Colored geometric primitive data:

◇ ◇ ◇

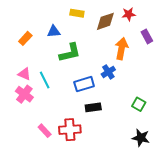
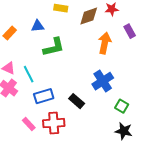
blue cross: (108, 72) -> (103, 81), moved, size x1.5
blue rectangle: (84, 84) -> (44, 96), moved
green square: (139, 104) -> (122, 106), moved
black rectangle: (93, 107) -> (77, 101), turned 49

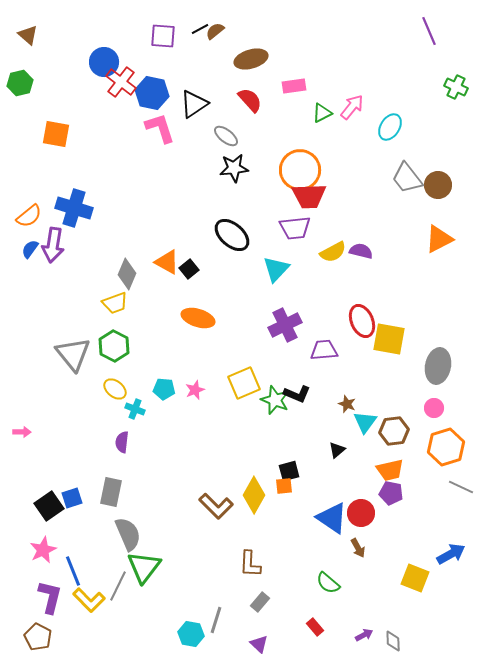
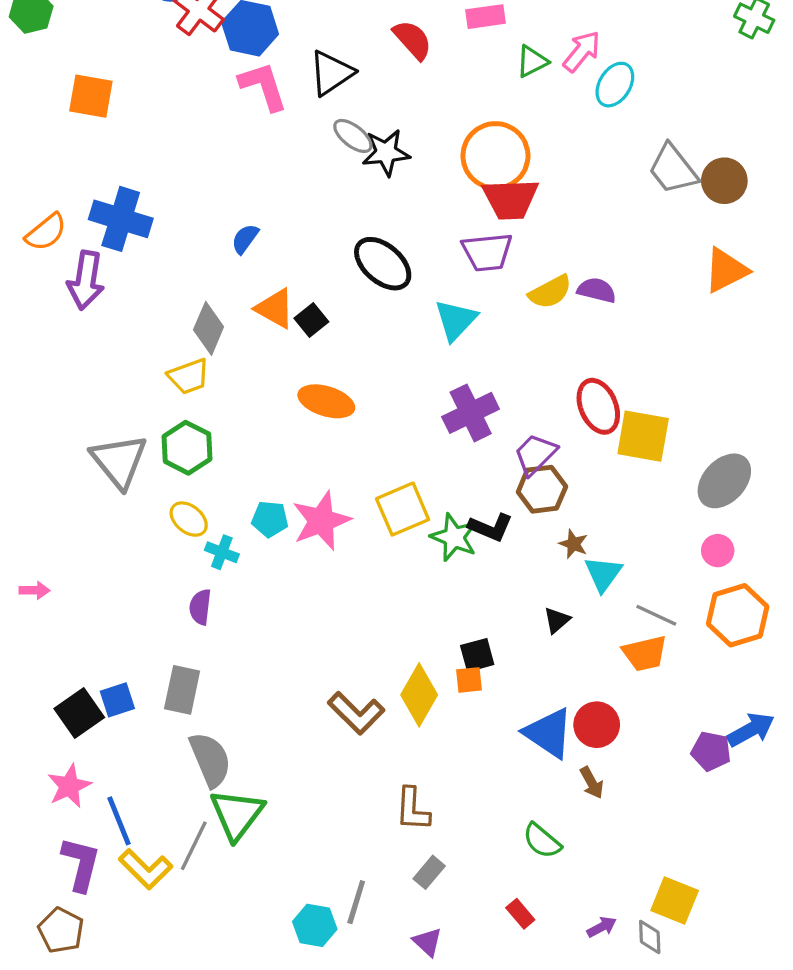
black triangle: (194, 104) -> (331, 73), moved
cyan ellipse: (390, 127) -> (615, 85), moved
gray ellipse: (226, 136) -> (353, 136), moved
blue semicircle: (30, 249) -> (245, 239), moved
purple trapezoid: (324, 350) -> (535, 454), turned -40
gray ellipse: (438, 366) -> (724, 481), turned 32
pink star: (195, 390) -> (321, 521), size x1.8
brown hexagon: (394, 431) -> (542, 489), moved
gray line: (461, 487) -> (656, 615), moved
purple pentagon: (391, 493) -> (711, 751), moved
blue arrow: (451, 554) -> (751, 730), moved
yellow square: (415, 578) -> (675, 900), moved

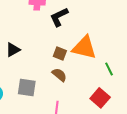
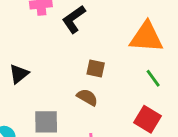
orange triangle: (84, 48) -> (146, 37), moved
brown square: (60, 54) -> (96, 69), moved

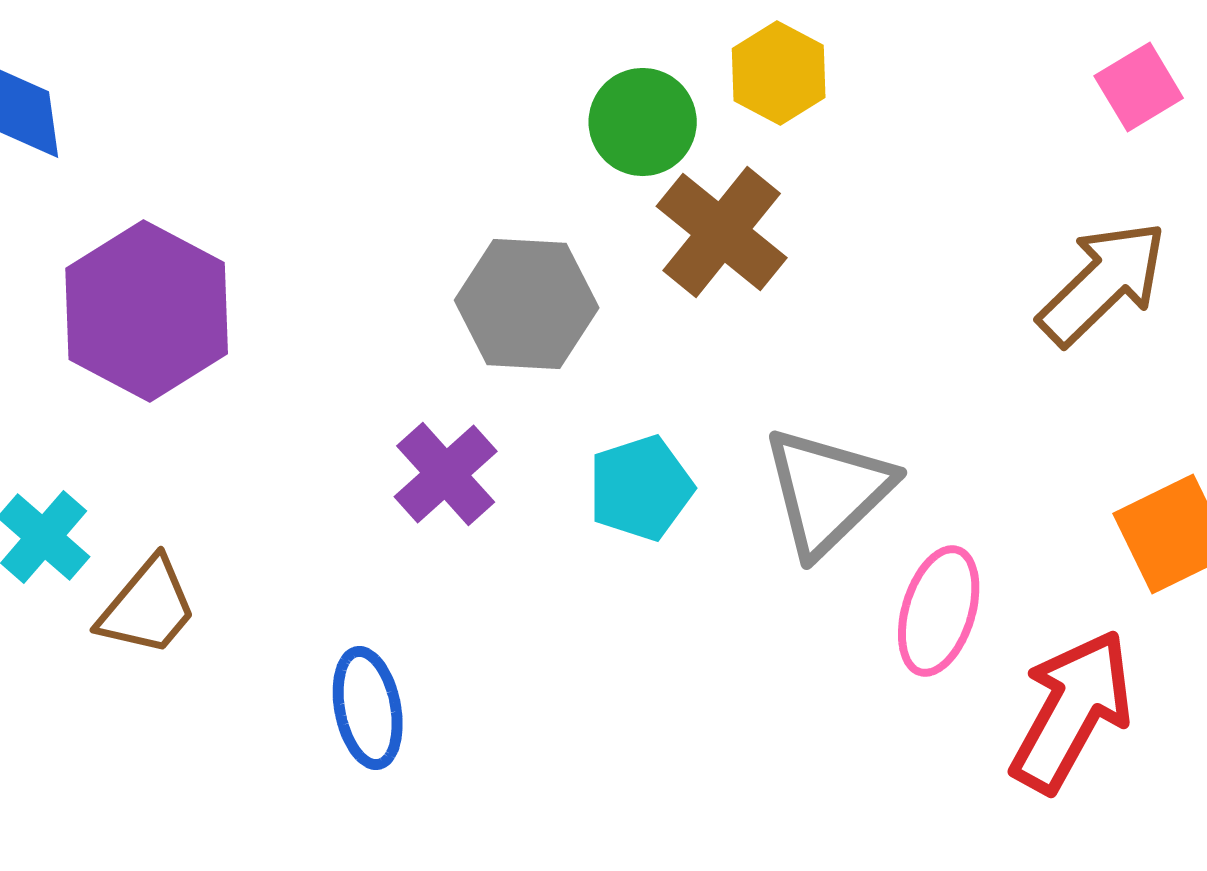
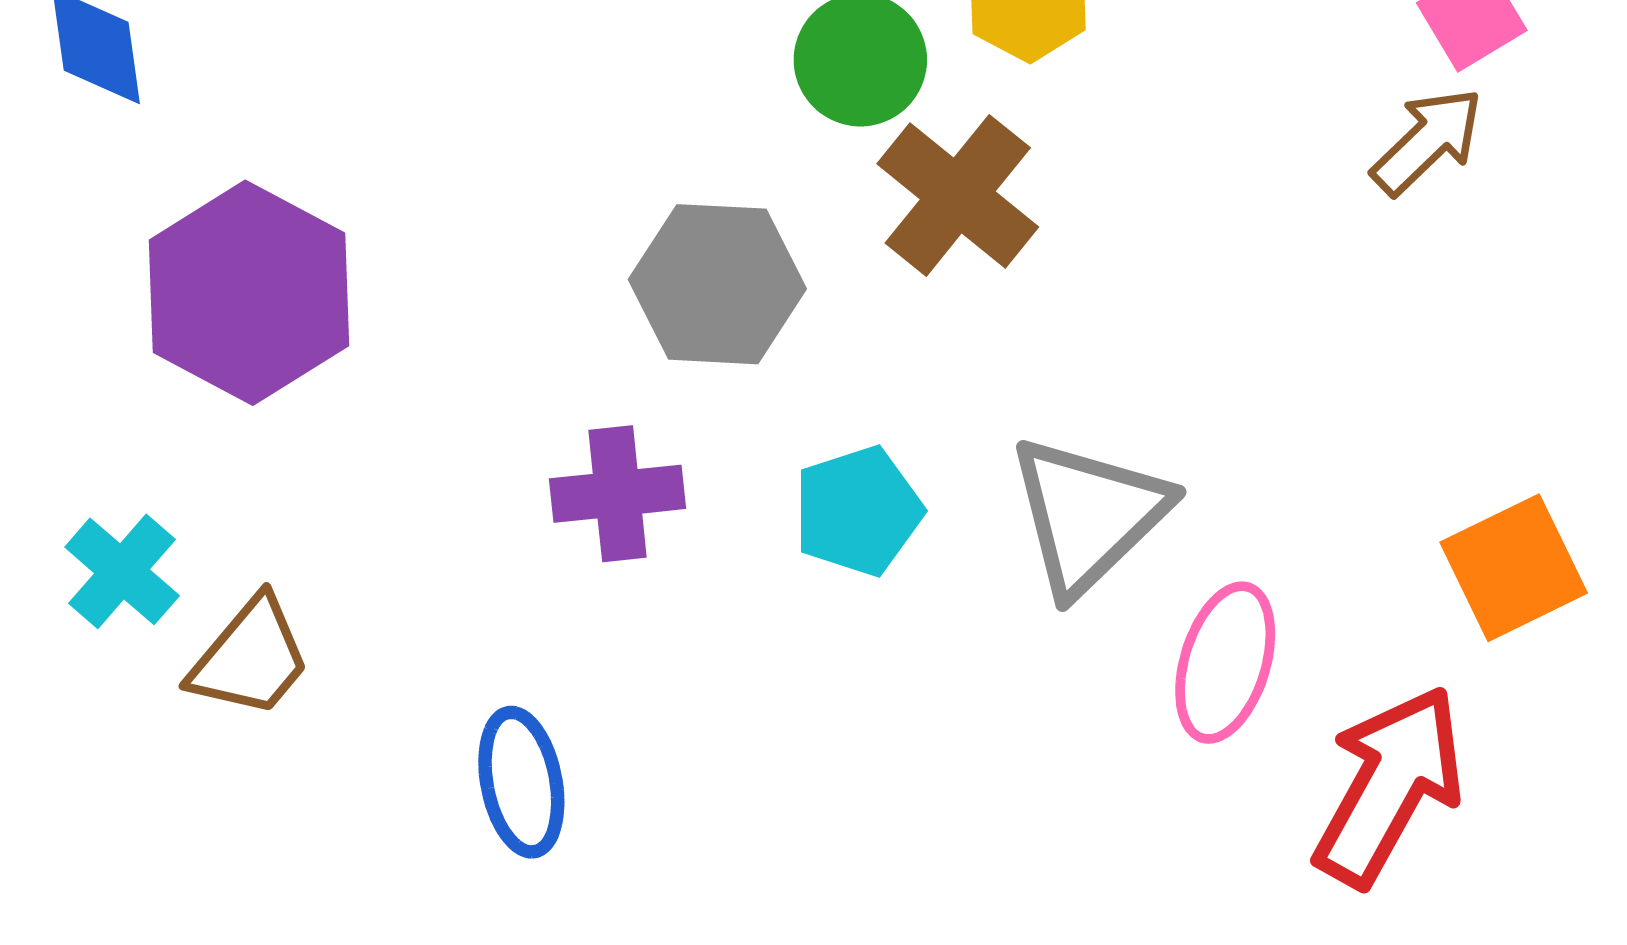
brown arrow: (1103, 283) -> (1427, 141), moved, size x0.7
purple cross: (446, 474) -> (618, 494), turned 36

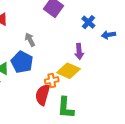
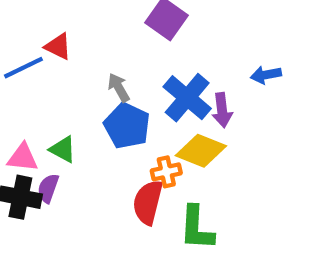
blue cross: (88, 22) -> (187, 98), moved, size x1.6
blue arrow: (109, 35) -> (266, 75), moved
blue pentagon: (22, 62) -> (127, 126), moved

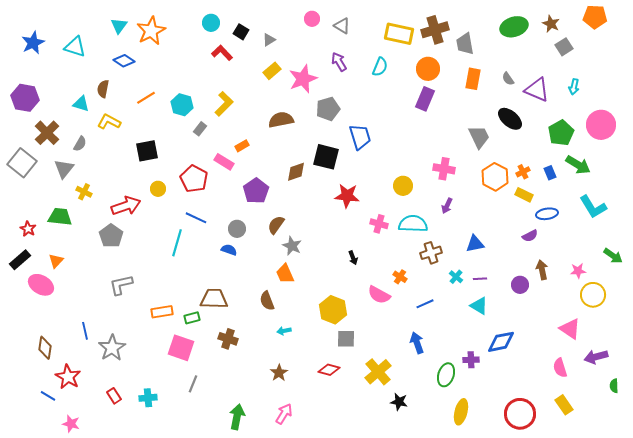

◇ ◇ ◇

Starting from the first line of the entries above, print each line exactly until the line containing "cyan ellipse: (390, 127) -> (615, 85), moved" has been printed, and skip the pictures.

blue cross: (108, 72) -> (103, 81), moved, size x1.5
blue rectangle: (84, 84) -> (44, 96), moved
green square: (139, 104) -> (122, 106), moved
black rectangle: (93, 107) -> (77, 101), turned 49

black triangle: (194, 104) -> (331, 73), moved
cyan ellipse: (390, 127) -> (615, 85), moved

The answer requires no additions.